| Task instructions |
Scan the lines below and report each one containing "residential" by copying it.

>>>

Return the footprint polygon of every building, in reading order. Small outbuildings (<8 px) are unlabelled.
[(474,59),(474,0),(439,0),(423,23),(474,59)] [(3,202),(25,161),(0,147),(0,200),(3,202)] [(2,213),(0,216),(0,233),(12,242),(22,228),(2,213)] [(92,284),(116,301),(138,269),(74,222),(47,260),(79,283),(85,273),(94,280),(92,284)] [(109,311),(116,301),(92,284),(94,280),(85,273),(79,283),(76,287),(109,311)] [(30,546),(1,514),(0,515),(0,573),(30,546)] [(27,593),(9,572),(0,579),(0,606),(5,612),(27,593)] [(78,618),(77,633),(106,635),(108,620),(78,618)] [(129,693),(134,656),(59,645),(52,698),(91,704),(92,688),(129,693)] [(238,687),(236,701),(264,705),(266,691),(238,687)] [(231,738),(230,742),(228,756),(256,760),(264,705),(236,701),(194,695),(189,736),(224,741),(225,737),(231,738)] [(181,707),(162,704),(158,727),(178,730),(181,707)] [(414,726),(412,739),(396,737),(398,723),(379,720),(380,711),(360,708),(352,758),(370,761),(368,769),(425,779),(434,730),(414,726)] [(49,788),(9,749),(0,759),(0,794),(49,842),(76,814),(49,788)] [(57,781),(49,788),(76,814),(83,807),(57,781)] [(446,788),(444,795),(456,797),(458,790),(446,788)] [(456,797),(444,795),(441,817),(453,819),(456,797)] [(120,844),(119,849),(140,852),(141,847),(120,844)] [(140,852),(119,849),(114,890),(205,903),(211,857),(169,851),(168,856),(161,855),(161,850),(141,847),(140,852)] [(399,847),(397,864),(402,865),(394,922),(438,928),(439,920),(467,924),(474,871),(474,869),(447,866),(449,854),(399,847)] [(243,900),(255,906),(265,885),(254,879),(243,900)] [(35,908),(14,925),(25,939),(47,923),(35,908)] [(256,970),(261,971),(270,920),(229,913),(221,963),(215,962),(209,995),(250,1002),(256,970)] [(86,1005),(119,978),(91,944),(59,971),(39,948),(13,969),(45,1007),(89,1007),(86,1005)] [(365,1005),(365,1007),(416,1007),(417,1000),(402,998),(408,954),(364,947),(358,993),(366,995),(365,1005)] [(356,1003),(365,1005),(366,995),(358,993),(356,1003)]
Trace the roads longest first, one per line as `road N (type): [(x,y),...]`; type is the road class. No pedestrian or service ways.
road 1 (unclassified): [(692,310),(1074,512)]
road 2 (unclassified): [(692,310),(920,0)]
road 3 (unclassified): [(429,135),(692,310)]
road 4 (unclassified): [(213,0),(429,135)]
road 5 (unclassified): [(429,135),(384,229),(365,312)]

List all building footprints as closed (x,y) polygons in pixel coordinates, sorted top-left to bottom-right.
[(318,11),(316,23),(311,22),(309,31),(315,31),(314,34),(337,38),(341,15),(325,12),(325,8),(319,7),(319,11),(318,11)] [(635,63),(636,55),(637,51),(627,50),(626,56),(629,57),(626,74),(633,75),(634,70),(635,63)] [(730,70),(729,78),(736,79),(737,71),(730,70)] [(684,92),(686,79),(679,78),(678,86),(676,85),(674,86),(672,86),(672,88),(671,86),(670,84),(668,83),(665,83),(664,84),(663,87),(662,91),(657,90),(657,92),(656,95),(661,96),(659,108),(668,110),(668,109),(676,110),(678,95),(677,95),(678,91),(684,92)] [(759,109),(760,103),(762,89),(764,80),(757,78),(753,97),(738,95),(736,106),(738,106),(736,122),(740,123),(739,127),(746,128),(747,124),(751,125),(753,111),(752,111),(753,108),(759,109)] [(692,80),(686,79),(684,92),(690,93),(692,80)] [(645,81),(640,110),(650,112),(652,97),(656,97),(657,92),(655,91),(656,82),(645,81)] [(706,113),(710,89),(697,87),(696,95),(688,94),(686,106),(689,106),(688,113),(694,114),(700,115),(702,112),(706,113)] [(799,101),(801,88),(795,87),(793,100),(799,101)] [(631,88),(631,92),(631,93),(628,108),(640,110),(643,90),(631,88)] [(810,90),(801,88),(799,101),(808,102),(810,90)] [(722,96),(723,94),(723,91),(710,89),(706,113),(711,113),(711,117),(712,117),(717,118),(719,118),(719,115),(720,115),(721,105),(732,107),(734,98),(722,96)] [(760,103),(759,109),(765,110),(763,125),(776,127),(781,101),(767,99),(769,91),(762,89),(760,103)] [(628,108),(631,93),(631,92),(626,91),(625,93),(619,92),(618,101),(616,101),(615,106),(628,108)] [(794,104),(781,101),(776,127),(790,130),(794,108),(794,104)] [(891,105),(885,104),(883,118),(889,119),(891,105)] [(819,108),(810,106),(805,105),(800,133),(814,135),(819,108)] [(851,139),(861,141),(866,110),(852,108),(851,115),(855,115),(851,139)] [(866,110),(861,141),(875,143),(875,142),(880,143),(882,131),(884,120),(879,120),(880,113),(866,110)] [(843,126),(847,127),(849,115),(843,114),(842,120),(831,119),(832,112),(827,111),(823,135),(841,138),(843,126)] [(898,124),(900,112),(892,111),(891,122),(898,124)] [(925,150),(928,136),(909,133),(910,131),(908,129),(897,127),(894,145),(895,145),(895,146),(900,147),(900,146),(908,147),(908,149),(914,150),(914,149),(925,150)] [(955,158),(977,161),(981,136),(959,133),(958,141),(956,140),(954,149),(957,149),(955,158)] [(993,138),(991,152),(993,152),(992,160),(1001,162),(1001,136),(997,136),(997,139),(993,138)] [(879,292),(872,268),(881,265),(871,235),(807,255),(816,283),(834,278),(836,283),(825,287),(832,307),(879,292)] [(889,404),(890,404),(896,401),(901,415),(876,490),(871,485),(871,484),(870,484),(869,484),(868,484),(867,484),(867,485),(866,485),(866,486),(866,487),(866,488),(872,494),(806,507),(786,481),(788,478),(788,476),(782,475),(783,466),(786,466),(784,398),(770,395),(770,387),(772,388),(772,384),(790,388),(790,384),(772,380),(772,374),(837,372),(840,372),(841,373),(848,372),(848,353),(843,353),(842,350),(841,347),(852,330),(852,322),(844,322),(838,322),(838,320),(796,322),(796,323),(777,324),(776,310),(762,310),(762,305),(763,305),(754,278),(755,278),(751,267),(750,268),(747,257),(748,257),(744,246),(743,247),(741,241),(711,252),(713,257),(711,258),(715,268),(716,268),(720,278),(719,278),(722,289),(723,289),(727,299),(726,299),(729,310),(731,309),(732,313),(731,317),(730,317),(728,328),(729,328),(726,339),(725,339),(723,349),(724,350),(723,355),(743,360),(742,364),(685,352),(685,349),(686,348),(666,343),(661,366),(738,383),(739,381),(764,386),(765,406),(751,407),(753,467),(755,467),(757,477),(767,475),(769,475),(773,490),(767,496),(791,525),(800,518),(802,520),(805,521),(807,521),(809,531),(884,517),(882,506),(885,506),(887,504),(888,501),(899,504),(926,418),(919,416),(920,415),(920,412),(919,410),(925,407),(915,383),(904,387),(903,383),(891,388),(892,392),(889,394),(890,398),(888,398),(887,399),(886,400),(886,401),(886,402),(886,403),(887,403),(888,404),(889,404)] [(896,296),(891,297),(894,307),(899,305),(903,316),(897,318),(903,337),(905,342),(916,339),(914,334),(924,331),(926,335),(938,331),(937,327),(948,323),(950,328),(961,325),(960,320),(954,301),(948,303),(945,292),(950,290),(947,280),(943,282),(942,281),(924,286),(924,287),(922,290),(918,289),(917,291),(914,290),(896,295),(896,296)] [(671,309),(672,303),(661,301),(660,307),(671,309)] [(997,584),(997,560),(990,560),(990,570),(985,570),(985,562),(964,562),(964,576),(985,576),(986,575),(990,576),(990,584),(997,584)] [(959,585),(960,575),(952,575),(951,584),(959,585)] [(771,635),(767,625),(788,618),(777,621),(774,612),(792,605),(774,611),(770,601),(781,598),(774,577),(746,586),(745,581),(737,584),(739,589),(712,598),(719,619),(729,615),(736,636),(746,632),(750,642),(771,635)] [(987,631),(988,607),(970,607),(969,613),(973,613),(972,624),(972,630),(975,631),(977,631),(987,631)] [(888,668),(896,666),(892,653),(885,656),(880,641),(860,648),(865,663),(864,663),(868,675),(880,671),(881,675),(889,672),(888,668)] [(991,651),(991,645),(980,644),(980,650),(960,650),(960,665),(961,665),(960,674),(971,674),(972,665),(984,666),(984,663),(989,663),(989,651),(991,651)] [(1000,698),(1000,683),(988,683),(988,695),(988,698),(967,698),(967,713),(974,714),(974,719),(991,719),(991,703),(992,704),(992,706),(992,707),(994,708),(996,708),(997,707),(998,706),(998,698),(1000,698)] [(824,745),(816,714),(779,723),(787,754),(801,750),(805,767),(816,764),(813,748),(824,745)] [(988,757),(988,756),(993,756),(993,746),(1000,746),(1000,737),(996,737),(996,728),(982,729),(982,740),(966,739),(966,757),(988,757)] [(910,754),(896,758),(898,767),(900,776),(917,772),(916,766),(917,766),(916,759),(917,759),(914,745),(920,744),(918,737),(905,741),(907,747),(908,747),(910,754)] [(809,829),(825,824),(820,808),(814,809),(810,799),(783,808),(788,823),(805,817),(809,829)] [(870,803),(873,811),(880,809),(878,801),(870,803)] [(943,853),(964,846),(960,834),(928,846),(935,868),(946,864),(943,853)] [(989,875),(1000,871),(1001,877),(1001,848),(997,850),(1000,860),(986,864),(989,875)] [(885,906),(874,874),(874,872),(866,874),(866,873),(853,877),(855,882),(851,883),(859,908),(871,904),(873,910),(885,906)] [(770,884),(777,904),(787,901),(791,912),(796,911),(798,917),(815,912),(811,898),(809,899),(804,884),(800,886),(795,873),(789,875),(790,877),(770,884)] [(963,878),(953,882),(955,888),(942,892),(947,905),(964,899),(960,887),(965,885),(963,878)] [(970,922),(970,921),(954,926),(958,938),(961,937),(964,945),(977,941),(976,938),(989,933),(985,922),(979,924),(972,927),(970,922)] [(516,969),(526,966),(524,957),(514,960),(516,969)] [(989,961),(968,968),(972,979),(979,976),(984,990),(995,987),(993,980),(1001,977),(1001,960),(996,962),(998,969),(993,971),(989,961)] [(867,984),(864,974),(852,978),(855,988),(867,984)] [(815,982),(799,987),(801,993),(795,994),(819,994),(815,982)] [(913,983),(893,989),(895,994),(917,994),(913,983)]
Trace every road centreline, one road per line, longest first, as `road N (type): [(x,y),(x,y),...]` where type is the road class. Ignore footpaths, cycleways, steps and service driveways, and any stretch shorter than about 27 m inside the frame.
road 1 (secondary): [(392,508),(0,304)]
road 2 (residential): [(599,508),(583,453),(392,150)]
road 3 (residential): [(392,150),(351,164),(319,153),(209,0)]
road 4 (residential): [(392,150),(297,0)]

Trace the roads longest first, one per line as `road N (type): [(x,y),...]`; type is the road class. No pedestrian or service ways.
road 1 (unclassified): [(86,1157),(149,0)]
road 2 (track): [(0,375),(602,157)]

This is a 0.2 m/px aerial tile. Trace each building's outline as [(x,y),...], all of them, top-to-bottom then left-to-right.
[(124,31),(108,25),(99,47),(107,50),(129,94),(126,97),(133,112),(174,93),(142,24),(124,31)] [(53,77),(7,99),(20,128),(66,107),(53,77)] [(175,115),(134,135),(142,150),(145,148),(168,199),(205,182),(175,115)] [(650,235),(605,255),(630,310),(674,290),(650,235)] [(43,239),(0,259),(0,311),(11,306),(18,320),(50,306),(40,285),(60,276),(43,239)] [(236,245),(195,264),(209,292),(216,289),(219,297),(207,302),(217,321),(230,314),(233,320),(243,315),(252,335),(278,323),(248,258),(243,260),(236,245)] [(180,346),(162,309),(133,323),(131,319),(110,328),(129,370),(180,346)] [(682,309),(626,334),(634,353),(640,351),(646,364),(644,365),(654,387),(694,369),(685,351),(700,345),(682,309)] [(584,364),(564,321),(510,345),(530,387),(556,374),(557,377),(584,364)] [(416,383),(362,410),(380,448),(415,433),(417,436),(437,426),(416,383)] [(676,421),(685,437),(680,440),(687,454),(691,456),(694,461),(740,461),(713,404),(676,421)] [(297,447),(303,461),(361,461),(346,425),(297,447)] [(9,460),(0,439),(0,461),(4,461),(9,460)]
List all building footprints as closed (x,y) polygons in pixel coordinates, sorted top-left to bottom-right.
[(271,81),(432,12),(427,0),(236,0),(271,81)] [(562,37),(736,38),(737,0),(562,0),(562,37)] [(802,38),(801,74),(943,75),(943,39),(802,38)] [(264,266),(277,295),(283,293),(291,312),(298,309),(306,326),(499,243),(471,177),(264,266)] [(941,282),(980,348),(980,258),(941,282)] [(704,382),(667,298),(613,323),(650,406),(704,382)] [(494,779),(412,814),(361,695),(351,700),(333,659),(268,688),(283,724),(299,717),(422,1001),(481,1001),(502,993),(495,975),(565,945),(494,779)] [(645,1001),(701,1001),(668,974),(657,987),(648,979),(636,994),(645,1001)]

<<<

| Solution to this exercise |
road 2 (residential): [(599,508),(583,453),(392,150)]
road 3 (residential): [(392,150),(351,164),(319,153),(209,0)]
road 4 (residential): [(392,150),(297,0)]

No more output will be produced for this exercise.